# What you will do:
Set down all the entries again, word for word.
** Provided information follows **
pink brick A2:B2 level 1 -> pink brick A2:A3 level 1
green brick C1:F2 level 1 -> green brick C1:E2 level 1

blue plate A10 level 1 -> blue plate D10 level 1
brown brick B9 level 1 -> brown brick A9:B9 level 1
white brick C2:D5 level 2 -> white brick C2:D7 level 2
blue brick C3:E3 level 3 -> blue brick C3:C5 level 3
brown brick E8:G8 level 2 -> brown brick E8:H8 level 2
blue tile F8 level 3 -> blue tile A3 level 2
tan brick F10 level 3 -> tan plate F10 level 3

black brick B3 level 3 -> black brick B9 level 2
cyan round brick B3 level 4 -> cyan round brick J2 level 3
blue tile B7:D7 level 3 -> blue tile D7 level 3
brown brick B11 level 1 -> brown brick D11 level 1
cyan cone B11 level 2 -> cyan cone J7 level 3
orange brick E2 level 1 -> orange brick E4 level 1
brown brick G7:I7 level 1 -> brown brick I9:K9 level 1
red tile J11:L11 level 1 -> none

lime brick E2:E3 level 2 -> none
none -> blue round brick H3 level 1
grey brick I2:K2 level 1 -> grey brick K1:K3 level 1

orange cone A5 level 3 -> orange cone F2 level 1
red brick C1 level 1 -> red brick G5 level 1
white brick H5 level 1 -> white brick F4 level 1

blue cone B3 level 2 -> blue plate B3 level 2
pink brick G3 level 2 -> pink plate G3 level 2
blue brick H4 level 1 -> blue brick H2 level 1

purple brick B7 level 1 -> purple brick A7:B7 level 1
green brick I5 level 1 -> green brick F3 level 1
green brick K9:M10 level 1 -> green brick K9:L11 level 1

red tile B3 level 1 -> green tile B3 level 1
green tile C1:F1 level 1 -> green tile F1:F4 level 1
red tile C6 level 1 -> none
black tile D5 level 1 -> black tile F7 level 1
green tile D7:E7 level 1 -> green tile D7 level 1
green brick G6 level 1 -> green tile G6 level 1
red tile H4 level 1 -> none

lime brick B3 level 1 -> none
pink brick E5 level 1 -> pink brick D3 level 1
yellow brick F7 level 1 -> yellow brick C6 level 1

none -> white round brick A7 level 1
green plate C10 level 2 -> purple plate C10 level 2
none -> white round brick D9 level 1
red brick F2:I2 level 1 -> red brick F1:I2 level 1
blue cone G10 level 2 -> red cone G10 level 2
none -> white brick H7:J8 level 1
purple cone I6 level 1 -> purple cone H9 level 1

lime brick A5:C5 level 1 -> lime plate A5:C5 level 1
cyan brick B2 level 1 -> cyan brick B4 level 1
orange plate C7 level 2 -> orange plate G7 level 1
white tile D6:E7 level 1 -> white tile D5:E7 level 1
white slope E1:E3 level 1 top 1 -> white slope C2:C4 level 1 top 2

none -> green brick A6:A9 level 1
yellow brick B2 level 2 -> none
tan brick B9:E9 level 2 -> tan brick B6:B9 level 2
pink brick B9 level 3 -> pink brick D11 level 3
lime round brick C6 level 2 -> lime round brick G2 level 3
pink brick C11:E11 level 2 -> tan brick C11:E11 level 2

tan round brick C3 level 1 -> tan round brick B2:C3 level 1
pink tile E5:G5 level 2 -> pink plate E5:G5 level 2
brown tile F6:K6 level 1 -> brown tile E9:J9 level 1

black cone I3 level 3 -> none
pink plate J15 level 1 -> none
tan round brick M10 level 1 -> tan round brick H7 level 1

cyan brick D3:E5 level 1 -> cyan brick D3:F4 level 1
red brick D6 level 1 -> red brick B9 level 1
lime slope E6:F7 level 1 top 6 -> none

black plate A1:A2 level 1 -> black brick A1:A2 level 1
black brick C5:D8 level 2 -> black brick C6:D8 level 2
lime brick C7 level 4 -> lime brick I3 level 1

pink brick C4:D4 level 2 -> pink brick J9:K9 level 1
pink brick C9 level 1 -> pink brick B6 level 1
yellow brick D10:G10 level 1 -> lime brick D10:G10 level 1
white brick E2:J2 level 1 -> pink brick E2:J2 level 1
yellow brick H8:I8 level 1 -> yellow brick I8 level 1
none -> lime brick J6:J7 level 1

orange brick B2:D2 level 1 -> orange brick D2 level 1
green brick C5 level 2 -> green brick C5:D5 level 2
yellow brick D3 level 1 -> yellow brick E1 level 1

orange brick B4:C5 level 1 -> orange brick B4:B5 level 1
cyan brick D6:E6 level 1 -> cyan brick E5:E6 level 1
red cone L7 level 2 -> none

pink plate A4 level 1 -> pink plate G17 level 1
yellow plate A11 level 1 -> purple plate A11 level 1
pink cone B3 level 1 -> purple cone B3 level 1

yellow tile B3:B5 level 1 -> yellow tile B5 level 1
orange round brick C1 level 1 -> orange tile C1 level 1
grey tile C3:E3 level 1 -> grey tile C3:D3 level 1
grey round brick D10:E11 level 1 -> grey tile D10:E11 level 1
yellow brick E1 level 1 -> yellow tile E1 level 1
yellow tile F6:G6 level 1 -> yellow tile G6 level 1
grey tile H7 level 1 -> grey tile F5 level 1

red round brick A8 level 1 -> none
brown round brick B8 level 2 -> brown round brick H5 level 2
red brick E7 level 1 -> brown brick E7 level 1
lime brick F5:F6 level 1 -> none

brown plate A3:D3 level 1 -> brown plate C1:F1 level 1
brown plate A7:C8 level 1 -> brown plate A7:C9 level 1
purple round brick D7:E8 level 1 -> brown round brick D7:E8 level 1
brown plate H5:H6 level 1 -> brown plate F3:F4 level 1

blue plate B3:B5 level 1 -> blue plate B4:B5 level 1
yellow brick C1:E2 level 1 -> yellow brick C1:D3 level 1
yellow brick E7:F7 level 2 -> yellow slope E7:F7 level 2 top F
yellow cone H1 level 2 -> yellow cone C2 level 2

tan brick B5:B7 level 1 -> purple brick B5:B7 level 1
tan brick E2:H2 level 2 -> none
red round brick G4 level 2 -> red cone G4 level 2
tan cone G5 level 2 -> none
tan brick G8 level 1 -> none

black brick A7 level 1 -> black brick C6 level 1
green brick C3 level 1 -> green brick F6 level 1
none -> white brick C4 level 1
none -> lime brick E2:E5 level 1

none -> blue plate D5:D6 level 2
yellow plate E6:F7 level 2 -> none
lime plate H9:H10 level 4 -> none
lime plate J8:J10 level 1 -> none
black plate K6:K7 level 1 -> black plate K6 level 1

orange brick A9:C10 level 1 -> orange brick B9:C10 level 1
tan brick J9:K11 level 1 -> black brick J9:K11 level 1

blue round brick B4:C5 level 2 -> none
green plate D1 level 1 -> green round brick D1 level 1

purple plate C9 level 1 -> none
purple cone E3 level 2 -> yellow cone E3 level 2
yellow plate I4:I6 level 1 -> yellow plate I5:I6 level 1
** End of Provided information **
# Solution to the exercise:
pink brick A2:B2 level 1 -> pink brick A2:A3 level 1
green brick C1:F2 level 1 -> green brick C1:E2 level 1

blue plate A10 level 1 -> blue plate D10 level 1
brown brick B9 level 1 -> brown brick A9:B9 level 1
white brick C2:D5 level 2 -> white brick C2:D7 level 2
blue brick C3:E3 level 3 -> blue brick C3:C5 level 3
brown brick E8:G8 level 2 -> brown brick E8:H8 level 2
blue tile F8 level 3 -> blue tile A3 level 2
tan brick F10 level 3 -> tan plate F10 level 3

black brick B3 level 3 -> black brick B9 level 2
cyan round brick B3 level 4 -> cyan round brick J2 level 3
blue tile B7:D7 level 3 -> blue tile D7 level 3
brown brick B11 level 1 -> brown brick D11 level 1
cyan cone B11 level 2 -> cyan cone J7 level 3
orange brick E2 level 1 -> orange brick E4 level 1
brown brick G7:I7 level 1 -> brown brick I9:K9 level 1
red tile J11:L11 level 1 -> none

lime brick E2:E3 level 2 -> none
none -> blue round brick H3 level 1
grey brick I2:K2 level 1 -> grey brick K1:K3 level 1

orange cone A5 level 3 -> orange cone F2 level 1
red brick C1 level 1 -> red brick G5 level 1
white brick H5 level 1 -> white brick F4 level 1

blue cone B3 level 2 -> blue plate B3 level 2
pink brick G3 level 2 -> pink plate G3 level 2
blue brick H4 level 1 -> blue brick H2 level 1

purple brick B7 level 1 -> purple brick A7:B7 level 1
green brick I5 level 1 -> green brick F3 level 1
green brick K9:M10 level 1 -> green brick K9:L11 level 1

red tile B3 level 1 -> green tile B3 level 1
green tile C1:F1 level 1 -> green tile F1:F4 level 1
red tile C6 level 1 -> none
black tile D5 level 1 -> black tile F7 level 1
green tile D7:E7 level 1 -> green tile D7 level 1
green brick G6 level 1 -> green tile G6 level 1
red tile H4 level 1 -> none

lime brick B3 level 1 -> none
pink brick E5 level 1 -> pink brick D3 level 1
yellow brick F7 level 1 -> yellow brick C6 level 1

none -> white round brick A7 level 1
green plate C10 level 2 -> purple plate C10 level 2
none -> white round brick D9 level 1
red brick F2:I2 level 1 -> red brick F1:I2 level 1
blue cone G10 level 2 -> red cone G10 level 2
none -> white brick H7:J8 level 1
purple cone I6 level 1 -> purple cone H9 level 1

lime brick A5:C5 level 1 -> lime plate A5:C5 level 1
cyan brick B2 level 1 -> cyan brick B4 level 1
orange plate C7 level 2 -> orange plate G7 level 1
white tile D6:E7 level 1 -> white tile D5:E7 level 1
white slope E1:E3 level 1 top 1 -> white slope C2:C4 level 1 top 2

none -> green brick A6:A9 level 1
yellow brick B2 level 2 -> none
tan brick B9:E9 level 2 -> tan brick B6:B9 level 2
pink brick B9 level 3 -> pink brick D11 level 3
lime round brick C6 level 2 -> lime round brick G2 level 3
pink brick C11:E11 level 2 -> tan brick C11:E11 level 2

tan round brick C3 level 1 -> tan round brick B2:C3 level 1
pink tile E5:G5 level 2 -> pink plate E5:G5 level 2
brown tile F6:K6 level 1 -> brown tile E9:J9 level 1

black cone I3 level 3 -> none
pink plate J15 level 1 -> none
tan round brick M10 level 1 -> tan round brick H7 level 1

cyan brick D3:E5 level 1 -> cyan brick D3:F4 level 1
red brick D6 level 1 -> red brick B9 level 1
lime slope E6:F7 level 1 top 6 -> none

black plate A1:A2 level 1 -> black brick A1:A2 level 1
black brick C5:D8 level 2 -> black brick C6:D8 level 2
lime brick C7 level 4 -> lime brick I3 level 1

pink brick C4:D4 level 2 -> pink brick J9:K9 level 1
pink brick C9 level 1 -> pink brick B6 level 1
yellow brick D10:G10 level 1 -> lime brick D10:G10 level 1
white brick E2:J2 level 1 -> pink brick E2:J2 level 1
yellow brick H8:I8 level 1 -> yellow brick I8 level 1
none -> lime brick J6:J7 level 1

orange brick B2:D2 level 1 -> orange brick D2 level 1
green brick C5 level 2 -> green brick C5:D5 level 2
yellow brick D3 level 1 -> yellow brick E1 level 1

orange brick B4:C5 level 1 -> orange brick B4:B5 level 1
cyan brick D6:E6 level 1 -> cyan brick E5:E6 level 1
red cone L7 level 2 -> none

pink plate A4 level 1 -> pink plate G17 level 1
yellow plate A11 level 1 -> purple plate A11 level 1
pink cone B3 level 1 -> purple cone B3 level 1

yellow tile B3:B5 level 1 -> yellow tile B5 level 1
orange round brick C1 level 1 -> orange tile C1 level 1
grey tile C3:E3 level 1 -> grey tile C3:D3 level 1
grey round brick D10:E11 level 1 -> grey tile D10:E11 level 1
yellow brick E1 level 1 -> yellow tile E1 level 1
yellow tile F6:G6 level 1 -> yellow tile G6 level 1
grey tile H7 level 1 -> grey tile F5 level 1

red round brick A8 level 1 -> none
brown round brick B8 level 2 -> brown round brick H5 level 2
red brick E7 level 1 -> brown brick E7 level 1
lime brick F5:F6 level 1 -> none

brown plate A3:D3 level 1 -> brown plate C1:F1 level 1
brown plate A7:C8 level 1 -> brown plate A7:C9 level 1
purple round brick D7:E8 level 1 -> brown round brick D7:E8 level 1
brown plate H5:H6 level 1 -> brown plate F3:F4 level 1

blue plate B3:B5 level 1 -> blue plate B4:B5 level 1
yellow brick C1:E2 level 1 -> yellow brick C1:D3 level 1
yellow brick E7:F7 level 2 -> yellow slope E7:F7 level 2 top F
yellow cone H1 level 2 -> yellow cone C2 level 2

tan brick B5:B7 level 1 -> purple brick B5:B7 level 1
tan brick E2:H2 level 2 -> none
red round brick G4 level 2 -> red cone G4 level 2
tan cone G5 level 2 -> none
tan brick G8 level 1 -> none

black brick A7 level 1 -> black brick C6 level 1
green brick C3 level 1 -> green brick F6 level 1
none -> white brick C4 level 1
none -> lime brick E2:E5 level 1

none -> blue plate D5:D6 level 2
yellow plate E6:F7 level 2 -> none
lime plate H9:H10 level 4 -> none
lime plate J8:J10 level 1 -> none
black plate K6:K7 level 1 -> black plate K6 level 1

orange brick A9:C10 level 1 -> orange brick B9:C10 level 1
tan brick J9:K11 level 1 -> black brick J9:K11 level 1

blue round brick B4:C5 level 2 -> none
green plate D1 level 1 -> green round brick D1 level 1

purple plate C9 level 1 -> none
purple cone E3 level 2 -> yellow cone E3 level 2
yellow plate I4:I6 level 1 -> yellow plate I5:I6 level 1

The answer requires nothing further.